-------- Record list --------

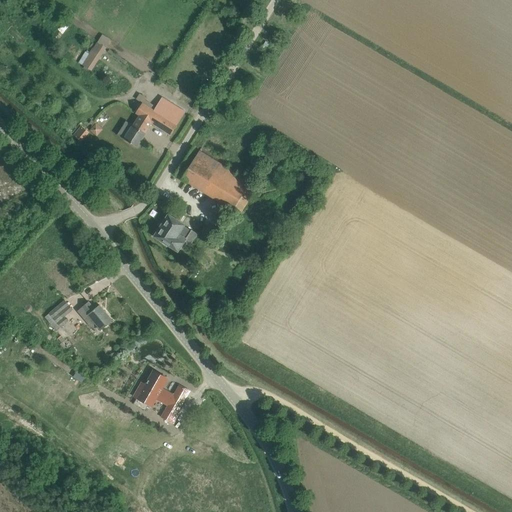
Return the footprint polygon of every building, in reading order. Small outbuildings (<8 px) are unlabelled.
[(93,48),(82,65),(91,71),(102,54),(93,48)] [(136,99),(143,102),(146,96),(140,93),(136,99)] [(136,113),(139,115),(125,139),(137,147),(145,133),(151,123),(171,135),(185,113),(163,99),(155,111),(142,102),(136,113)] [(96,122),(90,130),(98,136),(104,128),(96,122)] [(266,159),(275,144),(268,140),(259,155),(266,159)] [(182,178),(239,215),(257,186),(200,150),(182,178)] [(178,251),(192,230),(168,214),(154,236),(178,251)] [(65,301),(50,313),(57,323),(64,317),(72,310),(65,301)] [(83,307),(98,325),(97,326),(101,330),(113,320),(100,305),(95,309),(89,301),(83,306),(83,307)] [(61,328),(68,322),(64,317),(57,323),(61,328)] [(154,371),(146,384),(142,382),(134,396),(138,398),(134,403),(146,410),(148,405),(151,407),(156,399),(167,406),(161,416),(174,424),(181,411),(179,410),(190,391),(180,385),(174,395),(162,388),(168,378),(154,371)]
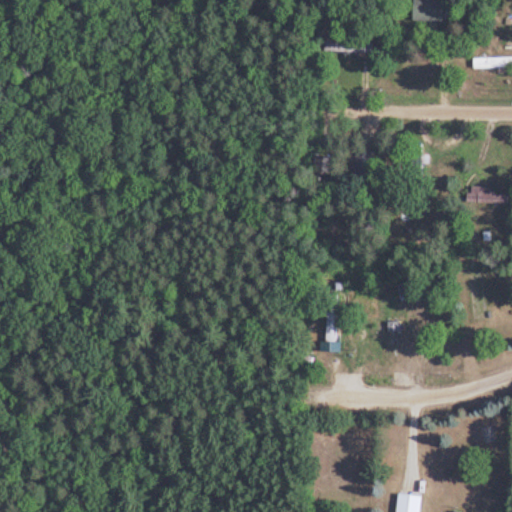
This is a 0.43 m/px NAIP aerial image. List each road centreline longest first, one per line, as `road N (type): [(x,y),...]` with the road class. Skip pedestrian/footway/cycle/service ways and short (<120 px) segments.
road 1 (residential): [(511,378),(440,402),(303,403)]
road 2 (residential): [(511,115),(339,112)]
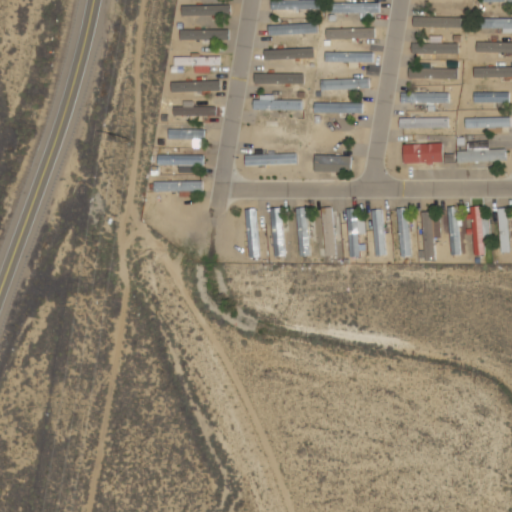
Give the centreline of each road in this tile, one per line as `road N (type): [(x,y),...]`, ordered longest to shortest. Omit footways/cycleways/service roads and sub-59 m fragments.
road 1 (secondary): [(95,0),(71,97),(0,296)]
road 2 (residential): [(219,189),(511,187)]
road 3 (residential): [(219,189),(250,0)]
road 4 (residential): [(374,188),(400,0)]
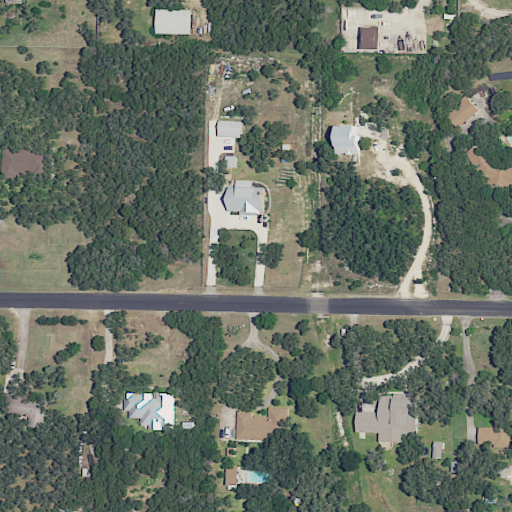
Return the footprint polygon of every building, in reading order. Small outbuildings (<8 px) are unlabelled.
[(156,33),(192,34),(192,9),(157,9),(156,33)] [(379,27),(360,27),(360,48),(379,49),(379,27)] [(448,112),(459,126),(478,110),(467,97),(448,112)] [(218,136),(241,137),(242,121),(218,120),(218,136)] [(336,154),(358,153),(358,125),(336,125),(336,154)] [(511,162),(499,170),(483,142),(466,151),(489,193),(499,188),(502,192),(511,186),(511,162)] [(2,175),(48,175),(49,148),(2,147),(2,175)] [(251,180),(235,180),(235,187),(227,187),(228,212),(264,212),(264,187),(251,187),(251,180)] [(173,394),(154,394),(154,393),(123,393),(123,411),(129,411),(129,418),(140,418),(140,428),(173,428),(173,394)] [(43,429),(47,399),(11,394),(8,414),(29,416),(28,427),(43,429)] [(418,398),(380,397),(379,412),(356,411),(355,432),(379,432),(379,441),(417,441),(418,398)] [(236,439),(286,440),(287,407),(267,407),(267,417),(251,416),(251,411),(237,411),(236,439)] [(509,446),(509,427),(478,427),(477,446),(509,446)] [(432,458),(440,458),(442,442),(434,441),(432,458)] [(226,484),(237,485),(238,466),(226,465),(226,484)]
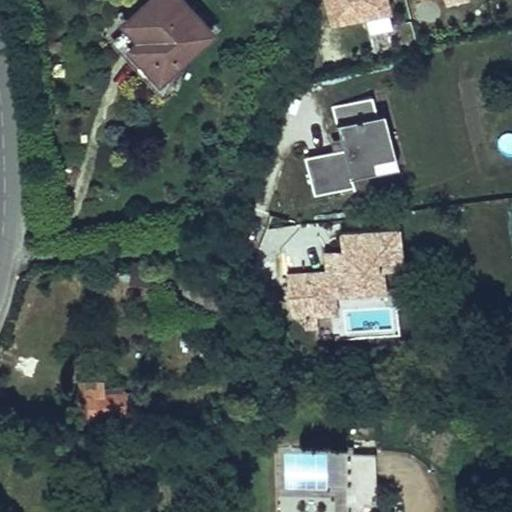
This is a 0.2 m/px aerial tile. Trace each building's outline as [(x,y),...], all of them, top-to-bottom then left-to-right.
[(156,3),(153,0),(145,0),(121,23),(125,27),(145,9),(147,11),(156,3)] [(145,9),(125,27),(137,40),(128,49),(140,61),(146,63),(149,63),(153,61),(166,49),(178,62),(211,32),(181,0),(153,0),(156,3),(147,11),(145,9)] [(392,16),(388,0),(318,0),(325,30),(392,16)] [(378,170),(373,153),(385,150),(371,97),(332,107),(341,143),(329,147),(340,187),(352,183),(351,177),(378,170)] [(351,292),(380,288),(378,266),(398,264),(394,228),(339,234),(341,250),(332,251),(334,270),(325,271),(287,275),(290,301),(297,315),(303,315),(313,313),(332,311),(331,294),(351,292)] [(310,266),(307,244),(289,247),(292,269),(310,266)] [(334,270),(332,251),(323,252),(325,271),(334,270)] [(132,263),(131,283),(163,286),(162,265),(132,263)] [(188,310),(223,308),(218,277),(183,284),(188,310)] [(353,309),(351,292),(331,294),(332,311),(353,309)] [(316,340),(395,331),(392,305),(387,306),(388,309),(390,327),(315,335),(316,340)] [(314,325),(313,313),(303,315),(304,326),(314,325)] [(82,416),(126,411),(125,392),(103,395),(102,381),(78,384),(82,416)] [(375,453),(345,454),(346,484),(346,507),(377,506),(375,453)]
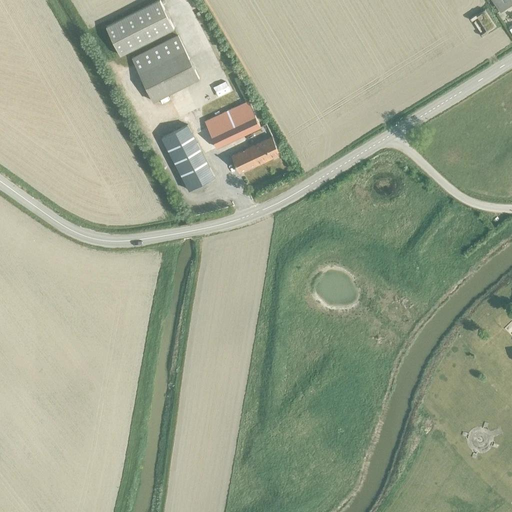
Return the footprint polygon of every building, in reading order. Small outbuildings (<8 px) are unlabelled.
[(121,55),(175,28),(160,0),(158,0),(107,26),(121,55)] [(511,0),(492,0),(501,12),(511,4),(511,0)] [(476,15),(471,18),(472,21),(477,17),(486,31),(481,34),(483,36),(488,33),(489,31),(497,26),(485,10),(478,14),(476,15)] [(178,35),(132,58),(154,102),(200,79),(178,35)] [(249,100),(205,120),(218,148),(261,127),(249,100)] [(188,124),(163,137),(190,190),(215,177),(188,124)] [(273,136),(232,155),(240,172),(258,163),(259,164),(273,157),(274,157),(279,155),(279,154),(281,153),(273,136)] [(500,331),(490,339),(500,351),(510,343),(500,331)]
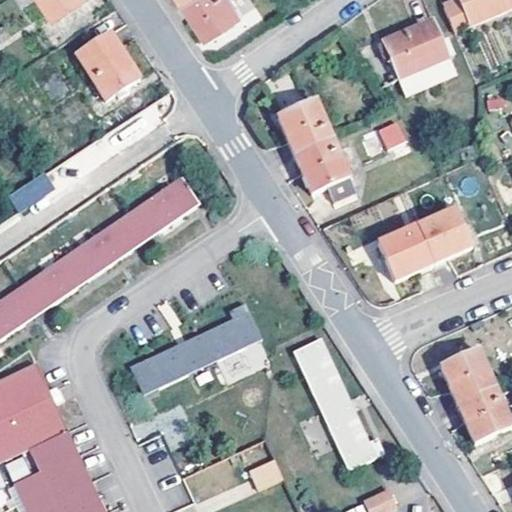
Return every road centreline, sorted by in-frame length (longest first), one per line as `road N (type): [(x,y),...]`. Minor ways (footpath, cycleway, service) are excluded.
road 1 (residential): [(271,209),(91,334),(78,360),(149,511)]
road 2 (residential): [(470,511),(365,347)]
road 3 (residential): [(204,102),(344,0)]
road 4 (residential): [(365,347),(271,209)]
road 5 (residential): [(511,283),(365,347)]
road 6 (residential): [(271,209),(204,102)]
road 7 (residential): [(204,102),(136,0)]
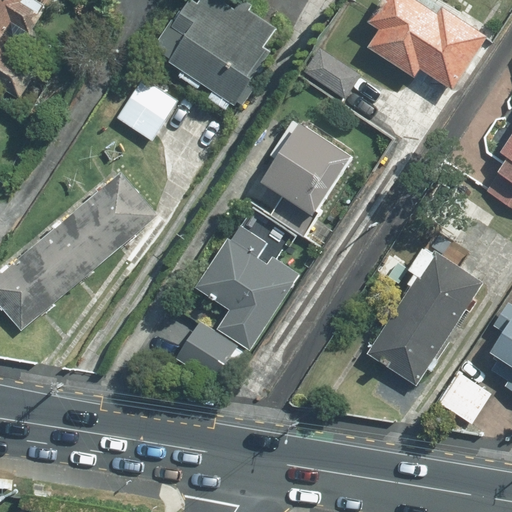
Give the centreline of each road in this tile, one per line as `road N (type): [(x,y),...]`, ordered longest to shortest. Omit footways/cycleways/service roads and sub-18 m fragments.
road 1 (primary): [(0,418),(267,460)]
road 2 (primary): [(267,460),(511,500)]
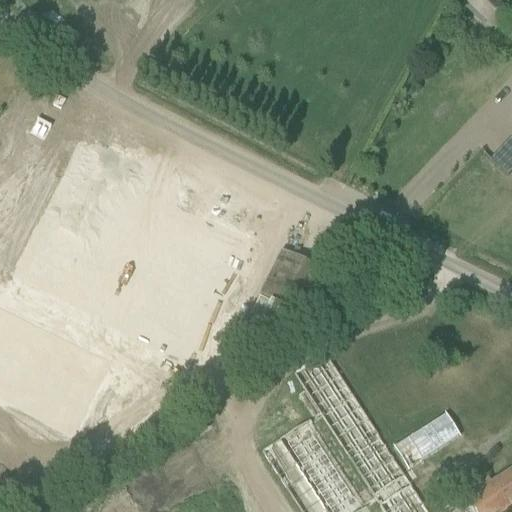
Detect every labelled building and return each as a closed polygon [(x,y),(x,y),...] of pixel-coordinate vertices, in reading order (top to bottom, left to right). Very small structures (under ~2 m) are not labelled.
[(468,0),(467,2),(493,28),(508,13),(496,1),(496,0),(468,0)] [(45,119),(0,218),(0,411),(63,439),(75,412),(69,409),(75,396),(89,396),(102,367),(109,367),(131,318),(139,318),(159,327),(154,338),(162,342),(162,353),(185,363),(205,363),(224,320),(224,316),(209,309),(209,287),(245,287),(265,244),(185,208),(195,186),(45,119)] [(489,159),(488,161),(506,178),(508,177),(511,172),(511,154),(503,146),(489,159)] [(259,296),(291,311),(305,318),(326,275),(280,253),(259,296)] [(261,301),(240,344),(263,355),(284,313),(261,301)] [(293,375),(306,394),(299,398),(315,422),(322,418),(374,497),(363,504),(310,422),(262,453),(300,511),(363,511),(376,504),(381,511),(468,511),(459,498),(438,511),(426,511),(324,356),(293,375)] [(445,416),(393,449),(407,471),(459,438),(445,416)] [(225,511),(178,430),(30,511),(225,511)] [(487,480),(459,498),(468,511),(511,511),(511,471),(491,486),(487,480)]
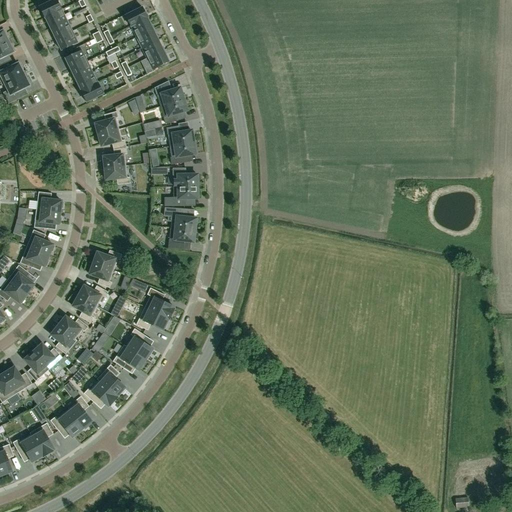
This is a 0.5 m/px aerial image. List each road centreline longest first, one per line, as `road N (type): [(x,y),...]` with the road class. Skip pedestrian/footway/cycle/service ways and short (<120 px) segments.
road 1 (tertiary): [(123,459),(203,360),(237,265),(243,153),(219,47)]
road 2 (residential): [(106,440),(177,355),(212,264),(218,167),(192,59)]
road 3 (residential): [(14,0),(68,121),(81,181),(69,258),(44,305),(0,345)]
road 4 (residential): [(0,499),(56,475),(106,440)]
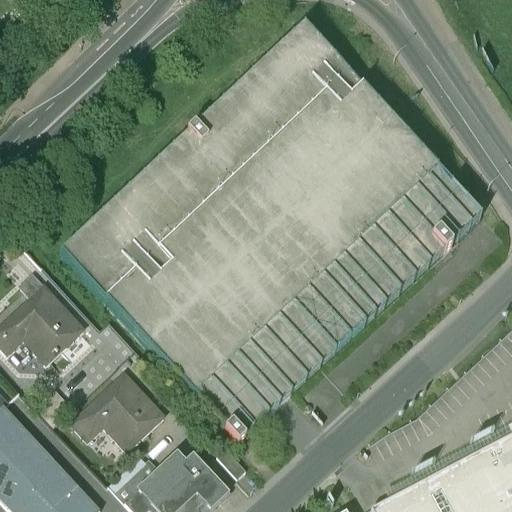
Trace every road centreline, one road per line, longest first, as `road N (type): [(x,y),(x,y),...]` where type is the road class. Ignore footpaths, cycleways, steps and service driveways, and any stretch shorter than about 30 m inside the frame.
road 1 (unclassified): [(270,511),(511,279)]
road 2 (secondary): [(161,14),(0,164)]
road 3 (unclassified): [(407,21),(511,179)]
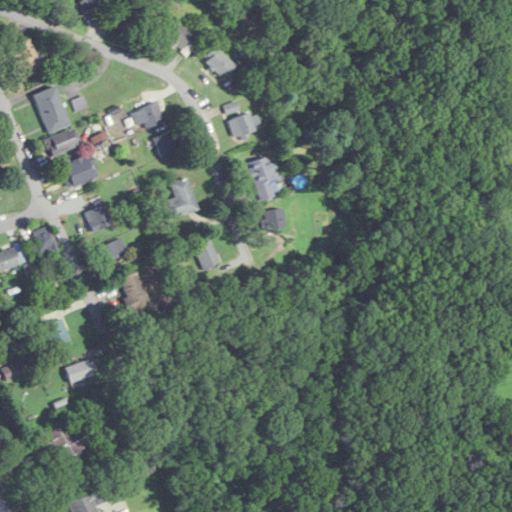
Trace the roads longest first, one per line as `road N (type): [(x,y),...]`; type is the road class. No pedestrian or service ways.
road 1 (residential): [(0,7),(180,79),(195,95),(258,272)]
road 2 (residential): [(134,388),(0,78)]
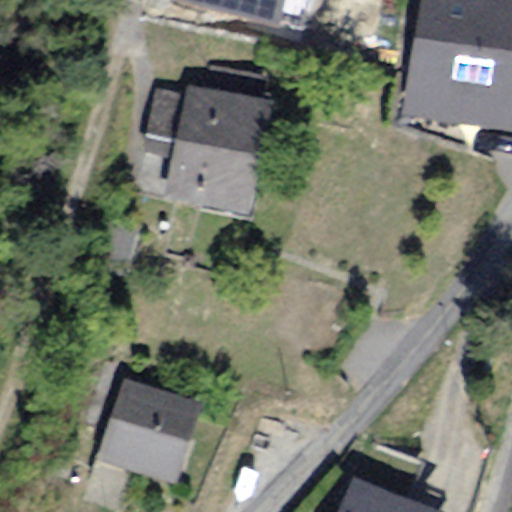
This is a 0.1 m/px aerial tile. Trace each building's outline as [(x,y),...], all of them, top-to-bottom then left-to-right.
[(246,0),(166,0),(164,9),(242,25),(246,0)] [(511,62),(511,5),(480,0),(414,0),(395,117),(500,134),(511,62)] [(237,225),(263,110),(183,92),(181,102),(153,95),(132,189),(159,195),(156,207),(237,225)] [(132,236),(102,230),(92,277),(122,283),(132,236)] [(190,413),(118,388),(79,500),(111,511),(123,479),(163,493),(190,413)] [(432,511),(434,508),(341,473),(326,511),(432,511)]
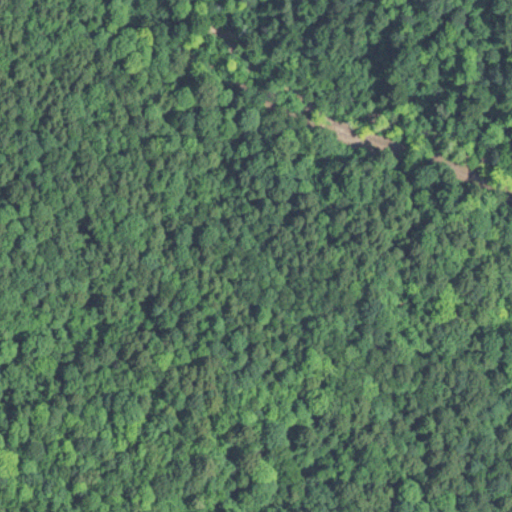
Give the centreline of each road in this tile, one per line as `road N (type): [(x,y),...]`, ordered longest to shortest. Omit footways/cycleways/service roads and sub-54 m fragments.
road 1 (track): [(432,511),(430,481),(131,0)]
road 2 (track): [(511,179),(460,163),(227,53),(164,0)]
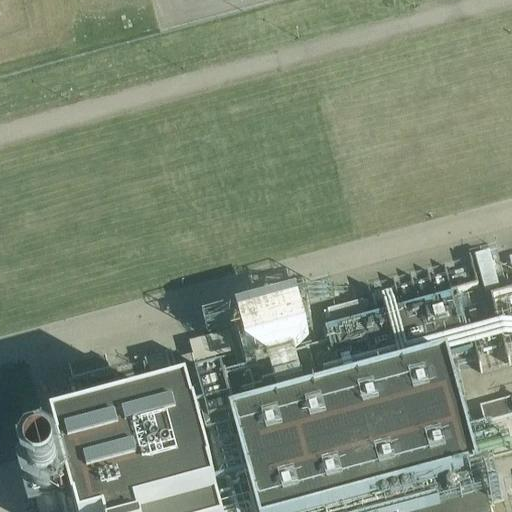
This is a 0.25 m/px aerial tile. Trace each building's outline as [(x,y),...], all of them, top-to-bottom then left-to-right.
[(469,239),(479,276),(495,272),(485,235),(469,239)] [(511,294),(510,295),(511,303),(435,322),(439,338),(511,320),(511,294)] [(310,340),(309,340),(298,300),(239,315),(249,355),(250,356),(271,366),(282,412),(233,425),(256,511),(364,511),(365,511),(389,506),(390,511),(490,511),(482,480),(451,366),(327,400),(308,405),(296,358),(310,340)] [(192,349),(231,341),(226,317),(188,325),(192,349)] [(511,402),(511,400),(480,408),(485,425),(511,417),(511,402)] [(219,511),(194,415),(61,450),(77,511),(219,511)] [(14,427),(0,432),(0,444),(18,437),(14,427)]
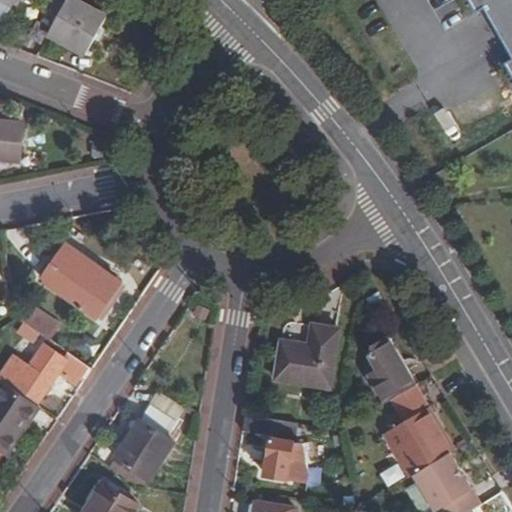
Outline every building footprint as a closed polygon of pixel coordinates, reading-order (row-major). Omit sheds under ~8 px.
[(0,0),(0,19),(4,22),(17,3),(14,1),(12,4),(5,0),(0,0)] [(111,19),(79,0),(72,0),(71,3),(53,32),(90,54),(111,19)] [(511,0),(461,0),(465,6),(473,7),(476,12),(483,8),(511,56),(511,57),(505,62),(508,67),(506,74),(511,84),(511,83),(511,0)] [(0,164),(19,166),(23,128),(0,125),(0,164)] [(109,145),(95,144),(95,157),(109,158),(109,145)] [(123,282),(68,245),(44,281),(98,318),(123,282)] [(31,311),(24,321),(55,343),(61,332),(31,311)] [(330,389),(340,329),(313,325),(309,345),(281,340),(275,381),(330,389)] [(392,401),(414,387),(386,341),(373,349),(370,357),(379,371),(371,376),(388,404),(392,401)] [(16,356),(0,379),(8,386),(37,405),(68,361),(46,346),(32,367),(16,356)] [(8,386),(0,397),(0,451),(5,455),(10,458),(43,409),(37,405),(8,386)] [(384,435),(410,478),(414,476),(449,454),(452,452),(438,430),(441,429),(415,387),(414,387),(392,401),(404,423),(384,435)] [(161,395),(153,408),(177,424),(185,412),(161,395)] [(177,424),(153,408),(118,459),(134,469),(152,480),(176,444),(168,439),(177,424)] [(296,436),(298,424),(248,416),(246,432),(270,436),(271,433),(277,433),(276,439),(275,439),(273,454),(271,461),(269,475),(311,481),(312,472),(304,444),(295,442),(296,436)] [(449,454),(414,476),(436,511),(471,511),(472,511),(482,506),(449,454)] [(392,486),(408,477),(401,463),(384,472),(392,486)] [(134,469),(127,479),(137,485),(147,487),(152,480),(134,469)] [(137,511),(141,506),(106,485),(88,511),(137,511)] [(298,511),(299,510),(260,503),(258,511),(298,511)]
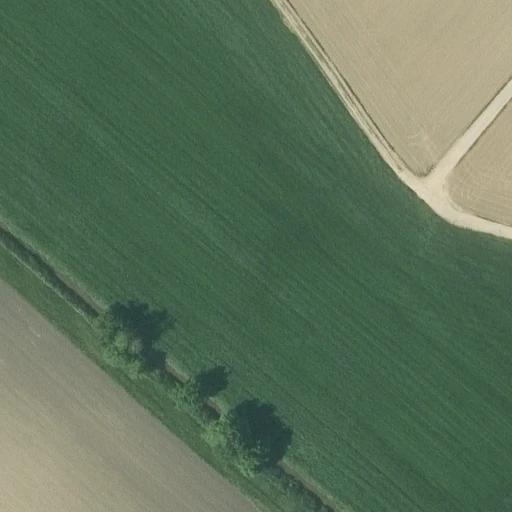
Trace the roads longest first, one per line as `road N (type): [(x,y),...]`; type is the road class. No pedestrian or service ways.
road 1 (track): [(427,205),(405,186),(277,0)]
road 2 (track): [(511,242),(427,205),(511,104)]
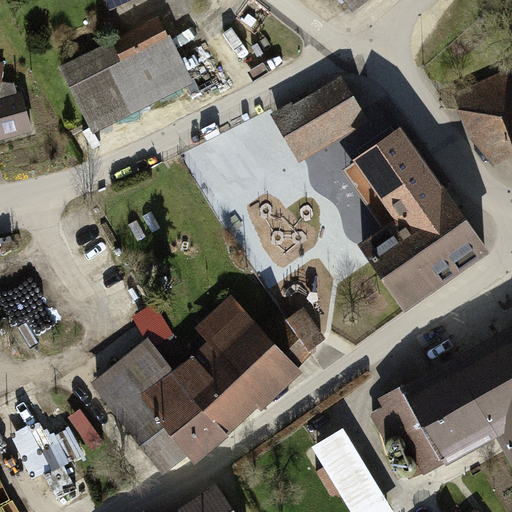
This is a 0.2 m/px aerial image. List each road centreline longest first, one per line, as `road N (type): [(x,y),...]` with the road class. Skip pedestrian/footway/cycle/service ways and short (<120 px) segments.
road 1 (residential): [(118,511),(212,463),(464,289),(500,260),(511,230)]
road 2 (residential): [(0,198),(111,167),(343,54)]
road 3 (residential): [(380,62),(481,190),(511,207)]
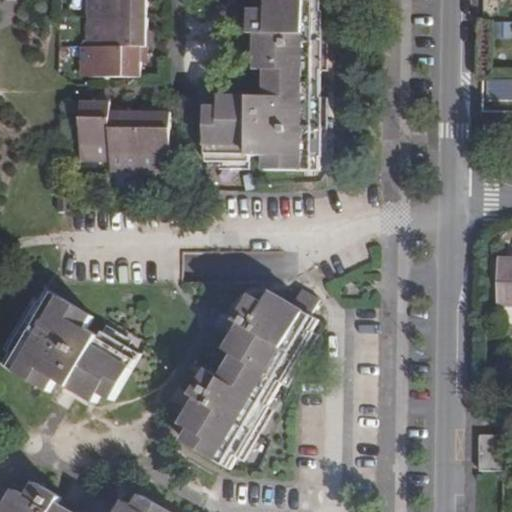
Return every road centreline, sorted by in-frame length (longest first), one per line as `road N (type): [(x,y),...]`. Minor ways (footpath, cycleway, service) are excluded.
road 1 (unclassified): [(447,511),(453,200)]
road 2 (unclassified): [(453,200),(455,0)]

--------

Revise the stretch from "This is a 0.43" through "road 2 (residential): [(511,115),(339,112)]", replacing "centreline" with "centerline" and leaving everything else unchanged.

This is a 0.43 m/px NAIP aerial image. List each road centerline longest first, one per line, as `road N (type): [(x,y),...]` with the road class. Skip pedestrian/footway/cycle/service ways and short (<120 px) segments.
road 1 (residential): [(511,378),(440,402),(303,403)]
road 2 (residential): [(511,115),(339,112)]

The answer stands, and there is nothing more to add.